-- Opening Marker --
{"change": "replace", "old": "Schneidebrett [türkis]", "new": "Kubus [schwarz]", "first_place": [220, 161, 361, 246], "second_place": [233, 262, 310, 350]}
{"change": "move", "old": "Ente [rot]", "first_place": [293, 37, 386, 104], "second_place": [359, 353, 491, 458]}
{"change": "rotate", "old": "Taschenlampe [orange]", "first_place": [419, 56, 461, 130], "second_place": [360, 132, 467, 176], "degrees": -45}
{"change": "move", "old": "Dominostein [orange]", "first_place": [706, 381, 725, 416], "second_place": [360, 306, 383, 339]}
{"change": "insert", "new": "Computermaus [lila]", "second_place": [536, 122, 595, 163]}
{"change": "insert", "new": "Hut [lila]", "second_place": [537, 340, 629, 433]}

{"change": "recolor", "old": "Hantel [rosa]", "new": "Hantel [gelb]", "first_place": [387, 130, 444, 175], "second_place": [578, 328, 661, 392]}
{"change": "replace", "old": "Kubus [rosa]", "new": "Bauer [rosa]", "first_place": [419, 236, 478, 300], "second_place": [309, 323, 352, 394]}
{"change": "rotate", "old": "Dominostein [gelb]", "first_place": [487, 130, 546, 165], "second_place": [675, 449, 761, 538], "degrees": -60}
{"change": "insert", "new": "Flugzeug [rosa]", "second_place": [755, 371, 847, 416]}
-- Closing Marker --
• [GOAL OF THE EXERCISE]
This calls for all of the entries above, repeated exactly.

• [ANSWER FOR THE TASK]
{"change": "replace", "old": "Schneidebrett [türkis]", "new": "Kubus [schwarz]", "first_place": [220, 161, 361, 246], "second_place": [233, 262, 310, 350]}
{"change": "move", "old": "Ente [rot]", "first_place": [293, 37, 386, 104], "second_place": [359, 353, 491, 458]}
{"change": "rotate", "old": "Taschenlampe [orange]", "first_place": [419, 56, 461, 130], "second_place": [360, 132, 467, 176], "degrees": -45}
{"change": "move", "old": "Dominostein [orange]", "first_place": [706, 381, 725, 416], "second_place": [360, 306, 383, 339]}
{"change": "insert", "new": "Computermaus [lila]", "second_place": [536, 122, 595, 163]}
{"change": "insert", "new": "Hut [lila]", "second_place": [537, 340, 629, 433]}

{"change": "recolor", "old": "Hantel [rosa]", "new": "Hantel [gelb]", "first_place": [387, 130, 444, 175], "second_place": [578, 328, 661, 392]}
{"change": "replace", "old": "Kubus [rosa]", "new": "Bauer [rosa]", "first_place": [419, 236, 478, 300], "second_place": [309, 323, 352, 394]}
{"change": "rotate", "old": "Dominostein [gelb]", "first_place": [487, 130, 546, 165], "second_place": [675, 449, 761, 538], "degrees": -60}
{"change": "insert", "new": "Flugzeug [rosa]", "second_place": [755, 371, 847, 416]}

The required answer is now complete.